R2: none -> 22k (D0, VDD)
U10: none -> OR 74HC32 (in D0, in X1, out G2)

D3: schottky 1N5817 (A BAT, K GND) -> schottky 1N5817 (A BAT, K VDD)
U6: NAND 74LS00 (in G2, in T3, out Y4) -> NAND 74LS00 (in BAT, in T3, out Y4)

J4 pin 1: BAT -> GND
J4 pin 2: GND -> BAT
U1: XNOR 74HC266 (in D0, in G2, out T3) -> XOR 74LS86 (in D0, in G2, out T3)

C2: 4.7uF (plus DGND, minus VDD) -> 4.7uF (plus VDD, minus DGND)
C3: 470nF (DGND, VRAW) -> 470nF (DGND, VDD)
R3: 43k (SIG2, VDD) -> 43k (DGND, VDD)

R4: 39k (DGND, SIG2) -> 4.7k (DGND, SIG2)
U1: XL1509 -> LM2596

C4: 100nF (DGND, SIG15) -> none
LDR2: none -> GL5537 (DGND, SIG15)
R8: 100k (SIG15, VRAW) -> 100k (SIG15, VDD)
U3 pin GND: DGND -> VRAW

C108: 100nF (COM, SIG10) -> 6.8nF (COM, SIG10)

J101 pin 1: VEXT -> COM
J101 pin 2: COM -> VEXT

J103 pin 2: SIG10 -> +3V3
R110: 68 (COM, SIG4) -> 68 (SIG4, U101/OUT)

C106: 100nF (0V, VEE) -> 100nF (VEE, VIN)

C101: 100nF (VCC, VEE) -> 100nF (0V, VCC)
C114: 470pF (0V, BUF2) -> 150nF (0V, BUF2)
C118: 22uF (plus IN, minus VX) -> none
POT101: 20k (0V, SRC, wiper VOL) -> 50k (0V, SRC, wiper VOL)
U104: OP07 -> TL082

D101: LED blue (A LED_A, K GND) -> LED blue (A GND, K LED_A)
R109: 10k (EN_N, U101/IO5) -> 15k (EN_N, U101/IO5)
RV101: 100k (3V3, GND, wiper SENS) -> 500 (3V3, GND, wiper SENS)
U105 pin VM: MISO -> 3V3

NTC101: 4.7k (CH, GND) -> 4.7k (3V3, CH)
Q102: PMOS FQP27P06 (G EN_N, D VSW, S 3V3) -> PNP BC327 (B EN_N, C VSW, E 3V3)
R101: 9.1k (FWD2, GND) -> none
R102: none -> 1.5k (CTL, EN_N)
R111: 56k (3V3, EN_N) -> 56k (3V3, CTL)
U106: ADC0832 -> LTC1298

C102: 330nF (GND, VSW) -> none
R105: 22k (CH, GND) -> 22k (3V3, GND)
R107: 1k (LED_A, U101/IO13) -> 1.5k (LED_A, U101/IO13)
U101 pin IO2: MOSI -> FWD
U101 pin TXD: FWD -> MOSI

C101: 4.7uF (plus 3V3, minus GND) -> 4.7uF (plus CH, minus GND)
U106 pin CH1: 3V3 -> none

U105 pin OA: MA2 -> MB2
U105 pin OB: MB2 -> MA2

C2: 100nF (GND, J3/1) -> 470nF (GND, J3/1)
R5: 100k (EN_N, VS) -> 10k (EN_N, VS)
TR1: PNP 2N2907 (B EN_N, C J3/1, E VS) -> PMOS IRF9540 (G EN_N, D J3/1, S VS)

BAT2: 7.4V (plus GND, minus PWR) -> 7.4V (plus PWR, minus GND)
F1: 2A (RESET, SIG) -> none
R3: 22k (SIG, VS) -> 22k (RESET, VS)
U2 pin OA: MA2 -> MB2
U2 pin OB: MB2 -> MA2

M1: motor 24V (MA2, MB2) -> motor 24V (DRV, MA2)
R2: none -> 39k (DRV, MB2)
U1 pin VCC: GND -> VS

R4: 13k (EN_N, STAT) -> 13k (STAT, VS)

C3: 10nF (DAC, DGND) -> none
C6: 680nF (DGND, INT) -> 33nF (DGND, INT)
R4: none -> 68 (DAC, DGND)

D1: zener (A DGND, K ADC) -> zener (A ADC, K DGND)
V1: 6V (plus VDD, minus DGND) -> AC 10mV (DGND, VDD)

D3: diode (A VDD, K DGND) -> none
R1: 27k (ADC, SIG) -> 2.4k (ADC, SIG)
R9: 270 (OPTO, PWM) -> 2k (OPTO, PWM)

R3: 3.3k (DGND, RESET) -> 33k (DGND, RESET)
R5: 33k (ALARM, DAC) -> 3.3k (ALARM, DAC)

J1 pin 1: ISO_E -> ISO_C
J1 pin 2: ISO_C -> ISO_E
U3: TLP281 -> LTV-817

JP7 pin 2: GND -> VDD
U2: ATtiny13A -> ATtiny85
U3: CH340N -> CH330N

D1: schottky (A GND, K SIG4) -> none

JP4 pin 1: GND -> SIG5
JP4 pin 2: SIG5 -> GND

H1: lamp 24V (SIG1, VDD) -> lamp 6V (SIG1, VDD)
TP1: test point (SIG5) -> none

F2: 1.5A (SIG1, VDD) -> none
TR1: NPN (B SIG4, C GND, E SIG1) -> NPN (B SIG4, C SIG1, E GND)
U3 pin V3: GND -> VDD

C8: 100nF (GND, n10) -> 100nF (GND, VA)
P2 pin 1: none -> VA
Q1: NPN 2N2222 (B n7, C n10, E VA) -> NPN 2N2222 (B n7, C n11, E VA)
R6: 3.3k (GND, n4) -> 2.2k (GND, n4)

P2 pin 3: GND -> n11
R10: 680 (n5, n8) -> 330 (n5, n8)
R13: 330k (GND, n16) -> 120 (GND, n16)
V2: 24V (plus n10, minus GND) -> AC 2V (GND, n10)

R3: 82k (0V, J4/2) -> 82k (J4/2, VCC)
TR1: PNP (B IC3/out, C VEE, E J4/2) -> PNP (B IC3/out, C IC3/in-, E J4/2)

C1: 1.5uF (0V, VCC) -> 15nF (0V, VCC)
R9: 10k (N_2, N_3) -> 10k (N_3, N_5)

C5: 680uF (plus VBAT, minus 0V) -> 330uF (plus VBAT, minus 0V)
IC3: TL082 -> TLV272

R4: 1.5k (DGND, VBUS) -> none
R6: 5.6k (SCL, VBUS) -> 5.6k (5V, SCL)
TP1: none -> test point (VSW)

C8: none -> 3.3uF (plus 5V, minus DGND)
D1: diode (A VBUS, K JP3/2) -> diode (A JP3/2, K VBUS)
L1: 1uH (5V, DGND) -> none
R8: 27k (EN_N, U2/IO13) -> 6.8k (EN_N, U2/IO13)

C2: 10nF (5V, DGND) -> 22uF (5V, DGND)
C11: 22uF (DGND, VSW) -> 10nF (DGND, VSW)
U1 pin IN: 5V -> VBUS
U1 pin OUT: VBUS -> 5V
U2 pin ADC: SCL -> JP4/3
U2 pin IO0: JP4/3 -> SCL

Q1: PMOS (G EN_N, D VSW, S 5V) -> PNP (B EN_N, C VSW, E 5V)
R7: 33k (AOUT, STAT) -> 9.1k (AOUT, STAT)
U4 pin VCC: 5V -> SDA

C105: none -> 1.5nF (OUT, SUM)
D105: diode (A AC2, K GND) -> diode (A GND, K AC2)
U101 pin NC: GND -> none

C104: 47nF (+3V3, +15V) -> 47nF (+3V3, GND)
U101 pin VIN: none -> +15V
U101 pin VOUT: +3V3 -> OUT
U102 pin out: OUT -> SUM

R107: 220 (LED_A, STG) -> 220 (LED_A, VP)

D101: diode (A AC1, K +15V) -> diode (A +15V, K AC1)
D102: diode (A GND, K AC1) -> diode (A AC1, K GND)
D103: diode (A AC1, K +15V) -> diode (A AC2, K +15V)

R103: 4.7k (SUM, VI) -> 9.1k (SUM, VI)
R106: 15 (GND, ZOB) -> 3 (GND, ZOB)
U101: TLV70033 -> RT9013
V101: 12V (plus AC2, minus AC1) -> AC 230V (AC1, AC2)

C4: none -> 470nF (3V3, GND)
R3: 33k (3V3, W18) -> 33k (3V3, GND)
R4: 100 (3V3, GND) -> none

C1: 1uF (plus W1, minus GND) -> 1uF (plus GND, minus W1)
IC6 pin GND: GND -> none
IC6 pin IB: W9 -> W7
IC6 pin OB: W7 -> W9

▶ **Task details**
An exact copy of the lines above, from the one containing "R3: 43k (SIG2, VDD) -> 43k (DGND, VDD)" through the one containing "R109: 10k (EN_N, U101/IO5)", is the whole of the answer.

▶ **Exercise answer**
R3: 43k (SIG2, VDD) -> 43k (DGND, VDD)

R4: 39k (DGND, SIG2) -> 4.7k (DGND, SIG2)
U1: XL1509 -> LM2596

C4: 100nF (DGND, SIG15) -> none
LDR2: none -> GL5537 (DGND, SIG15)
R8: 100k (SIG15, VRAW) -> 100k (SIG15, VDD)
U3 pin GND: DGND -> VRAW

C108: 100nF (COM, SIG10) -> 6.8nF (COM, SIG10)

J101 pin 1: VEXT -> COM
J101 pin 2: COM -> VEXT

J103 pin 2: SIG10 -> +3V3
R110: 68 (COM, SIG4) -> 68 (SIG4, U101/OUT)

C106: 100nF (0V, VEE) -> 100nF (VEE, VIN)

C101: 100nF (VCC, VEE) -> 100nF (0V, VCC)
C114: 470pF (0V, BUF2) -> 150nF (0V, BUF2)
C118: 22uF (plus IN, minus VX) -> none
POT101: 20k (0V, SRC, wiper VOL) -> 50k (0V, SRC, wiper VOL)
U104: OP07 -> TL082

D101: LED blue (A LED_A, K GND) -> LED blue (A GND, K LED_A)
R109: 10k (EN_N, U101/IO5) -> 15k (EN_N, U101/IO5)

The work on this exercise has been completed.